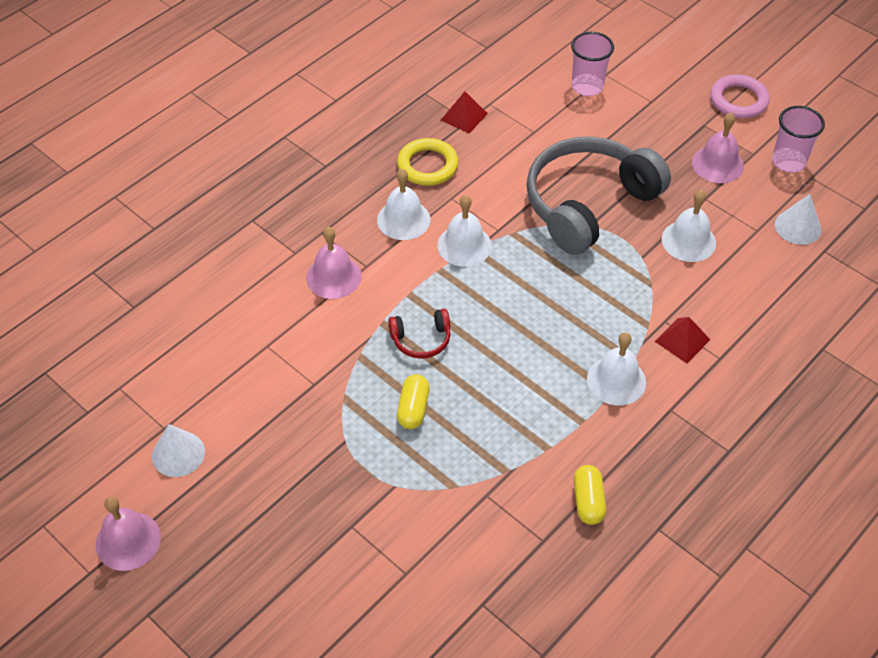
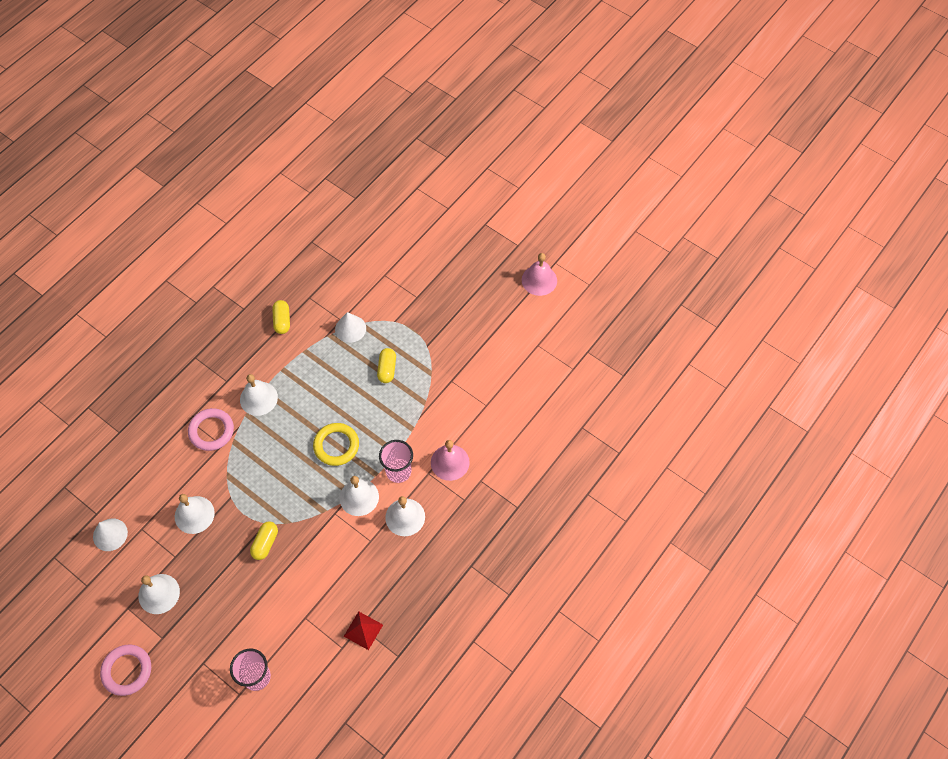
camera: 175 degrees right, 10 degrees up
white cone [152,424,205,477] -> white cone moved to [335,312,366,343]
red headphones [388,309,451,359] -> none
yellow ring [397,138,459,186] -> yellow ring moved to [313,423,359,466]
grey headphones [526,136,671,255] -> yellow capsule [250,522,278,560]
red pyramid [655,317,710,363] -> pink ring [188,408,234,451]
pink bell [692,113,744,183] -> white bell [138,574,180,614]
pink cup [772,106,825,172] -> pink cup moved to [379,440,413,483]

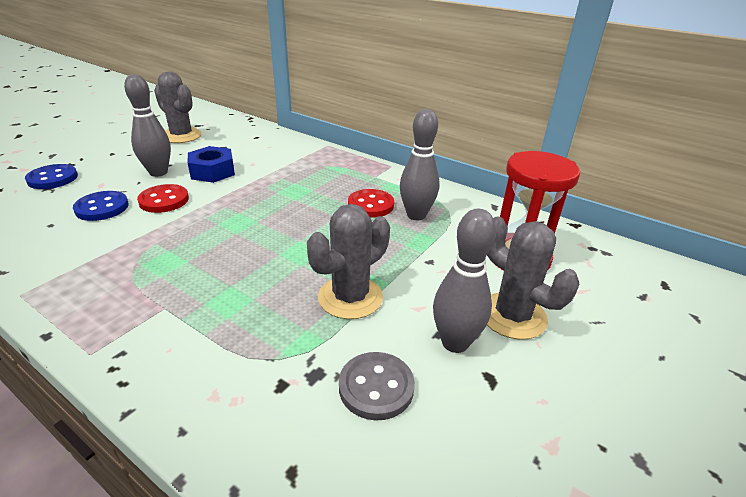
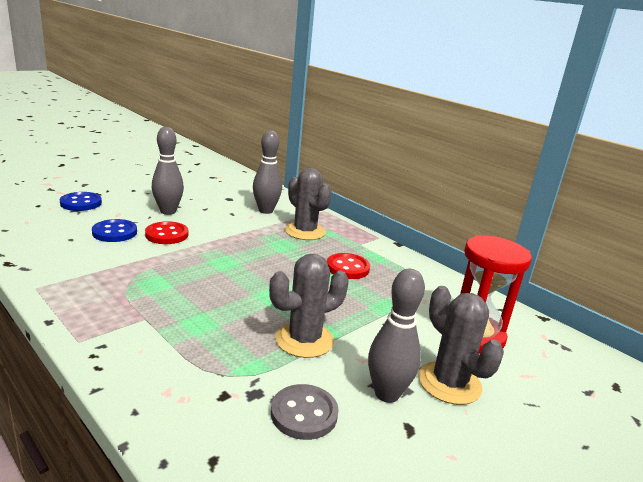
camera: 10 degrees right, 10 degrees down
grey cactus [154,71,202,143] -> grey cactus moved to [285,168,332,240]
blue nut [187,146,235,183] -> none
grey bowling pin [400,109,440,220] -> grey bowling pin moved to [253,130,282,214]

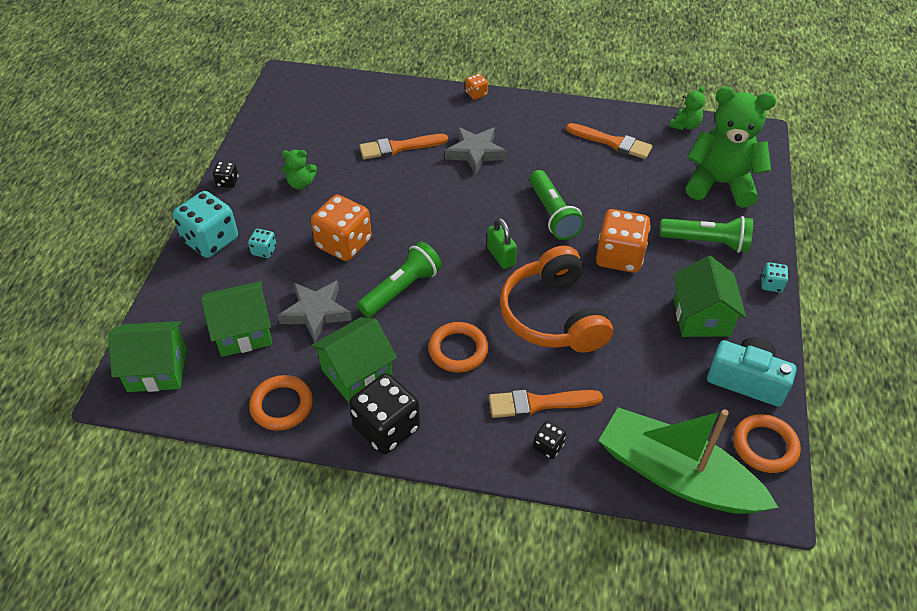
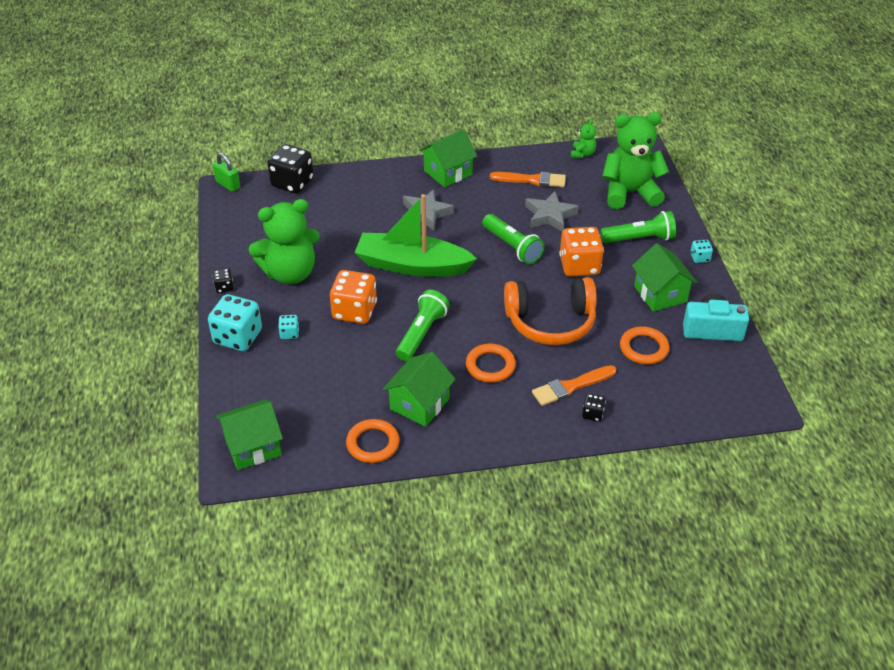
camera: 20 degrees left, 5 degrees down
green house [201,281,272,357] -> green house moved to [419,129,477,188]
grey star [277,280,352,342] -> grey star moved to [525,191,579,231]
green teddy bear [281,150,317,190] -> green teddy bear [249,199,320,284], size x2.26
black dice [349,373,420,454] -> black dice moved to [267,144,314,194]
orange brush [359,134,448,159] -> none
orange dice [465,74,488,100] -> none
green padlock [487,218,517,269] -> green padlock moved to [213,152,240,192]
orange headphones [500,246,613,353] -> orange headphones turned 60 degrees counterclockwise [504,277,597,345]
green boat [598,407,779,514] -> green boat moved to [355,194,477,277]
orange ring [734,414,801,473] -> orange ring moved to [620,327,670,364]

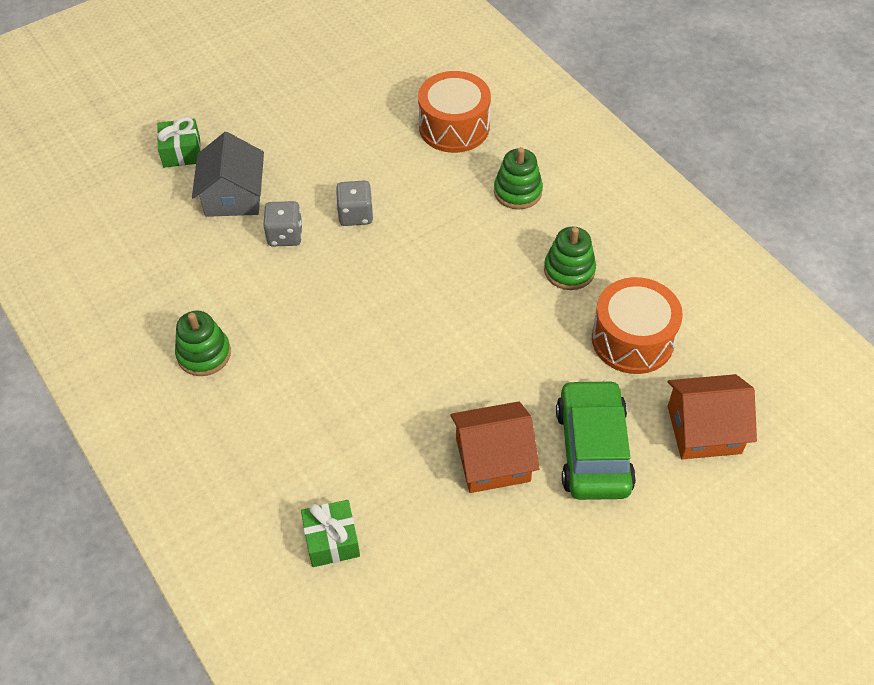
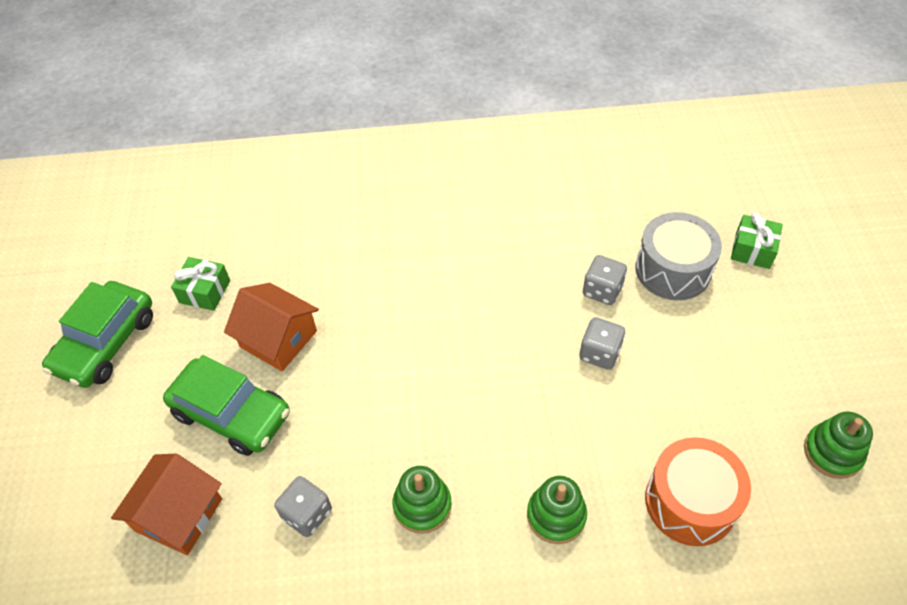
camera: 120 degrees right, 0 degrees up
green stacking toy [175,311,231,376] -> green stacking toy moved to [804,412,873,479]
grey house [192,132,264,217] -> grey drum [635,212,722,300]
green gift [301,500,360,567] -> green gift moved to [171,257,230,311]
orange house [450,401,540,493] -> orange house turned 75 degrees counterclockwise [224,283,319,371]
orange drum [592,277,683,374] -> grey dice [274,476,332,537]
none -> green car [42,281,153,388]

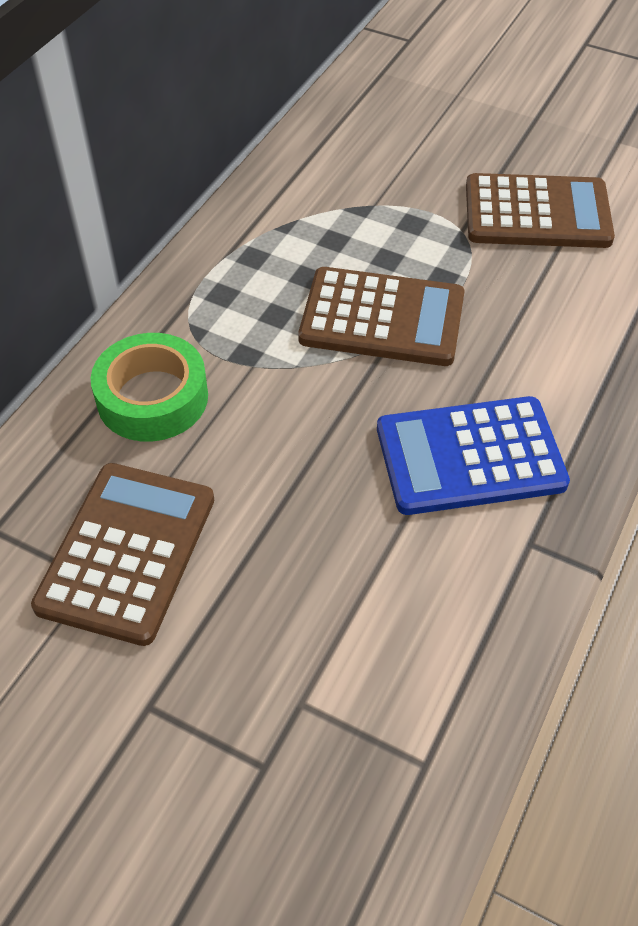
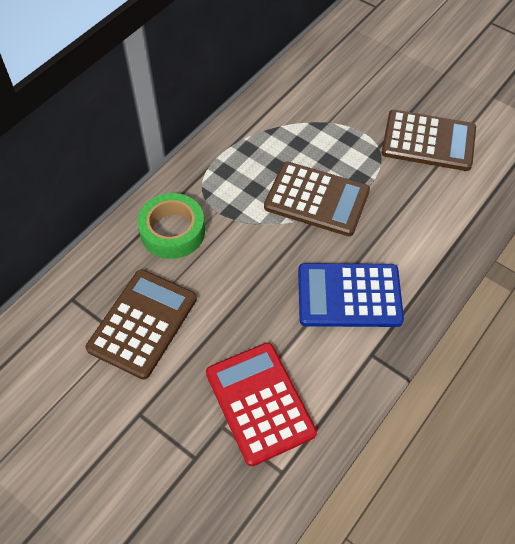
camera: 10 degrees right, 5 degrees up
none -> red calculator [206,342,317,466]

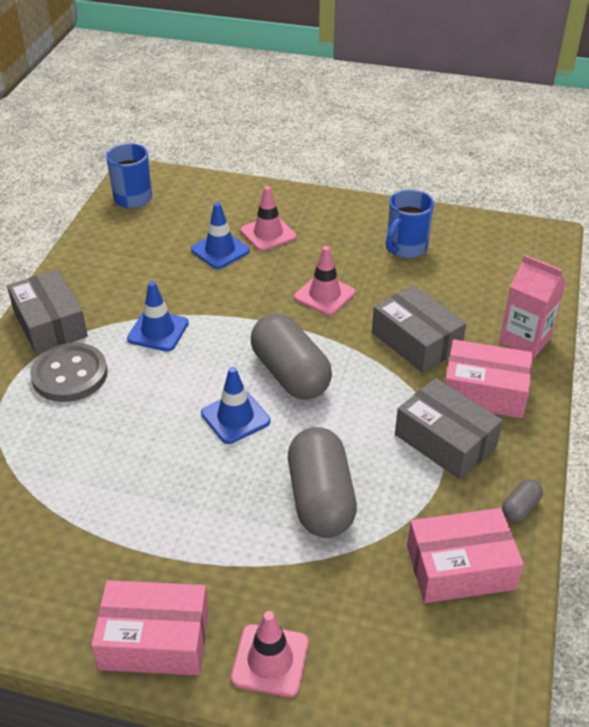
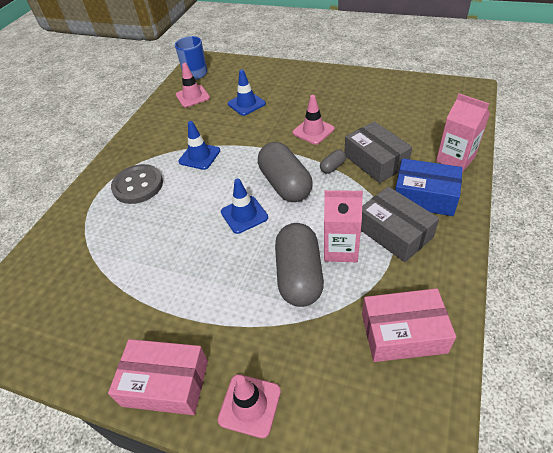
camera: 10 degrees right, 5 degrees up
grey box [7,269,88,354] -> none
pink traffic cone [240,186,296,251] -> pink traffic cone moved to [176,63,210,107]
blue mug [386,189,434,258] -> none
pink box [445,340,533,418] -> blue box [395,159,463,216]
grey capsule [502,479,543,522] -> grey capsule moved to [320,150,346,174]
none -> pink carton [324,190,363,262]

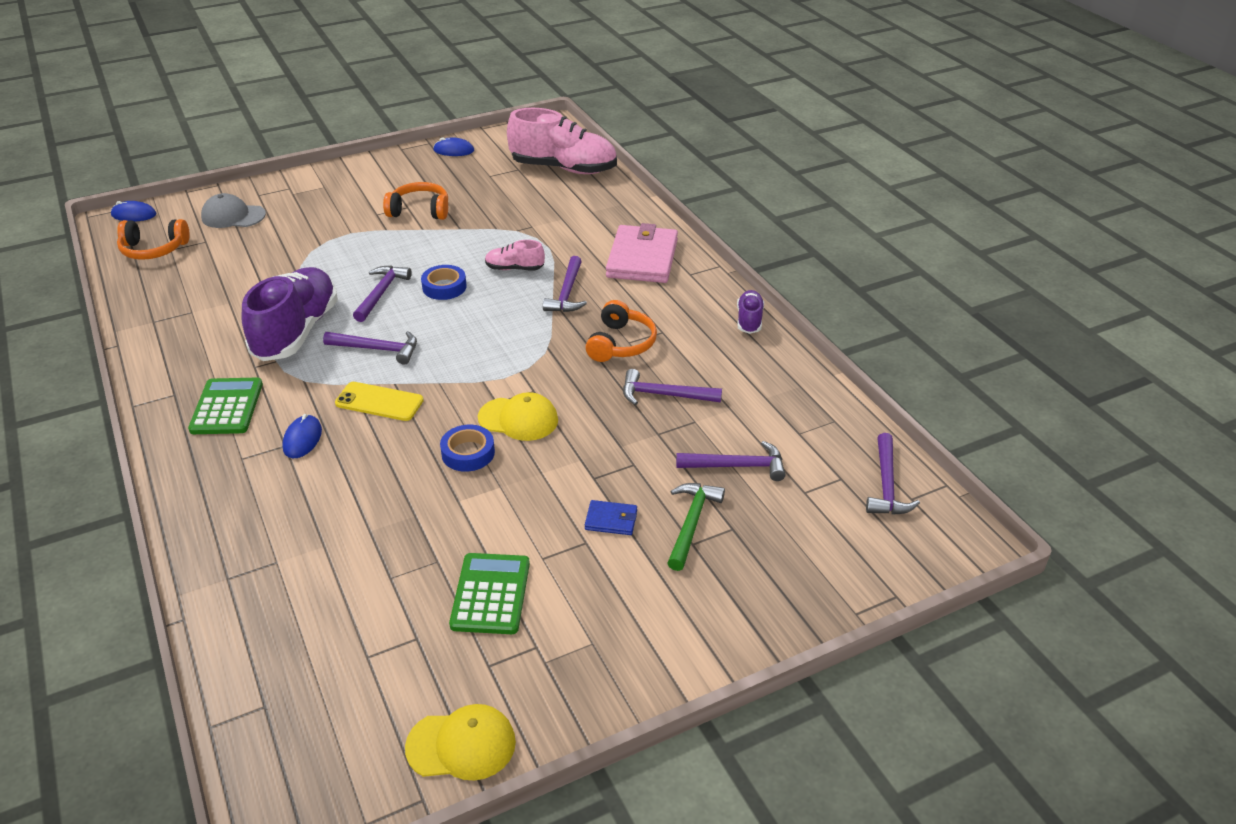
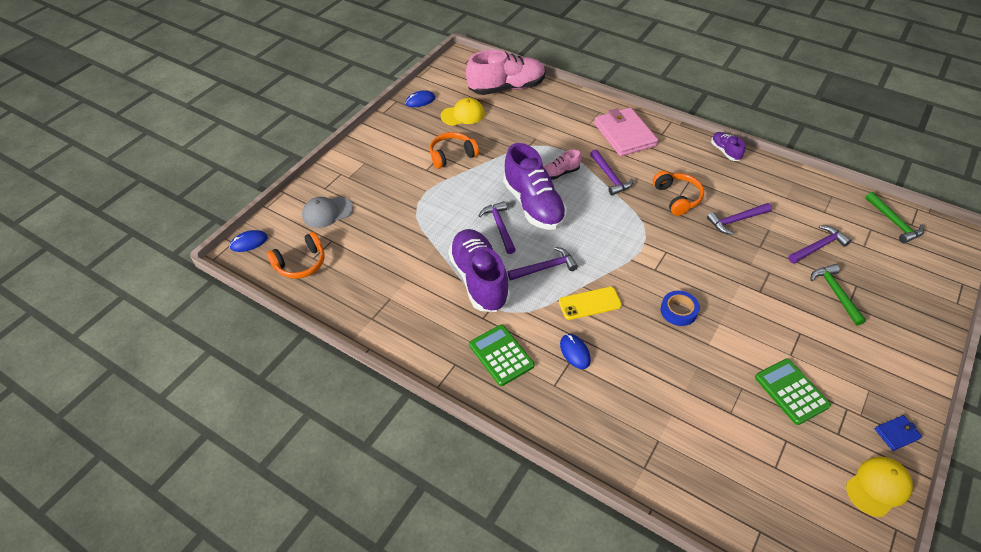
camera: 30 degrees left, 10 degrees up
blue tape [421,265,467,300] -> purple shoe [503,143,567,230]
yellow cap [478,392,558,441] -> yellow cap moved to [441,98,485,126]
blue wallet [585,500,637,535] -> blue wallet moved to [875,415,922,451]
purple hammer [866,433,920,515] -> green hammer [865,192,924,243]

**Work to complete**
The answer is the lines above from the one with "green boat [598,407,779,514]" to the one with "grey house [192,132,264,217]", set down exactly, with no pictures.

**Exercise answer**
green boat [598,407,779,514] -> green boat moved to [355,194,477,277]
orange ring [734,414,801,473] -> orange ring moved to [620,327,670,364]

camera: 120 degrees right, 0 degrees up
green stacking toy [175,311,231,376] -> green stacking toy moved to [804,412,873,479]
grey house [192,132,264,217] -> grey drum [635,212,722,300]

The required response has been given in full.